··· Data shown ···

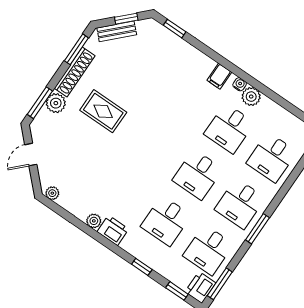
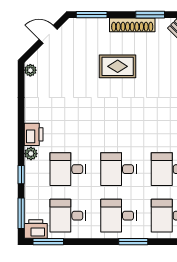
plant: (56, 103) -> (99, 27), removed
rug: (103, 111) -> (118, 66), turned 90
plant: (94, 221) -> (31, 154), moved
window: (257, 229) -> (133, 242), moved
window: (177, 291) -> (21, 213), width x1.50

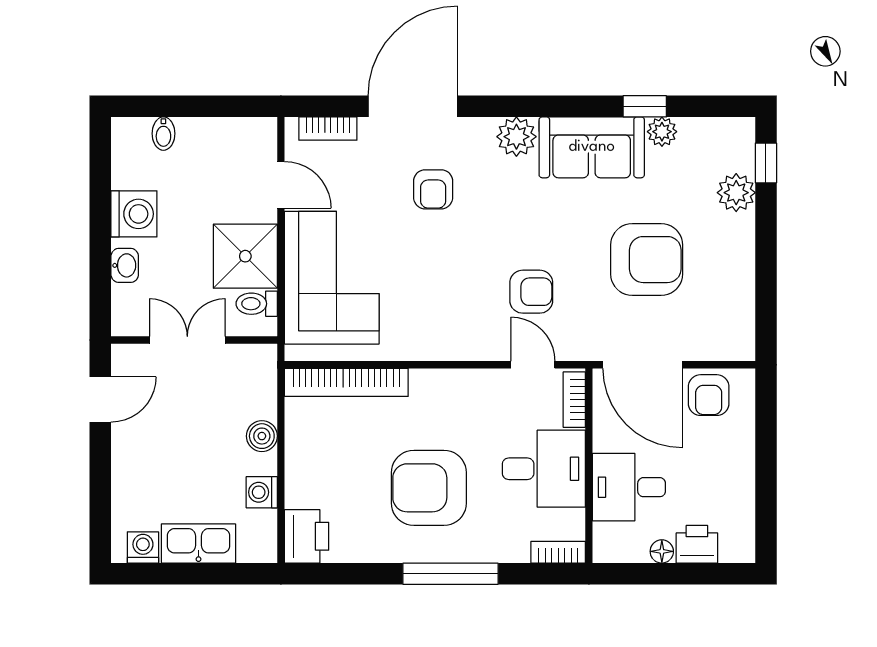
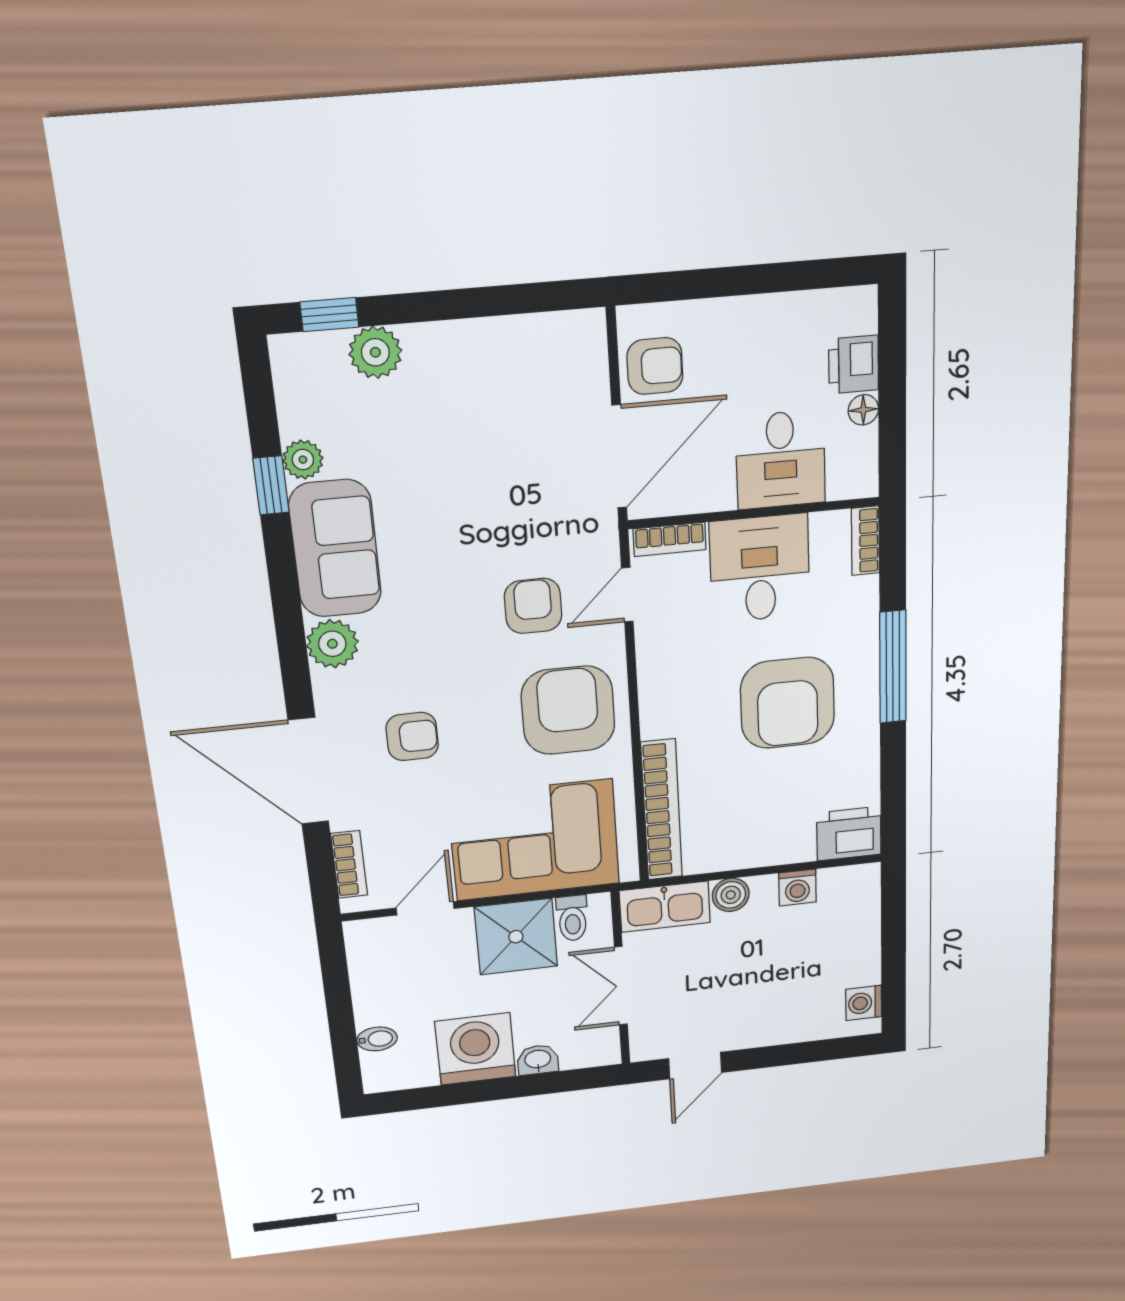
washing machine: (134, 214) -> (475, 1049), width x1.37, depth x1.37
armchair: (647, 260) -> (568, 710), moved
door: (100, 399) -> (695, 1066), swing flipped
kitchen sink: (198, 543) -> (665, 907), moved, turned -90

···

Aim of the task -
Output the data above exactly, beginning at its first line and ending with the line that holds "door: (100, 399)". Leave out the pictures and add nothing.

Problem solution -
plant: (56, 103) -> (99, 27), removed
rug: (103, 111) -> (118, 66), turned 90
plant: (94, 221) -> (31, 154), moved
window: (257, 229) -> (133, 242), moved
window: (177, 291) -> (21, 213), width x1.50

washing machine: (134, 214) -> (475, 1049), width x1.37, depth x1.37
armchair: (647, 260) -> (568, 710), moved
door: (100, 399) -> (695, 1066), swing flipped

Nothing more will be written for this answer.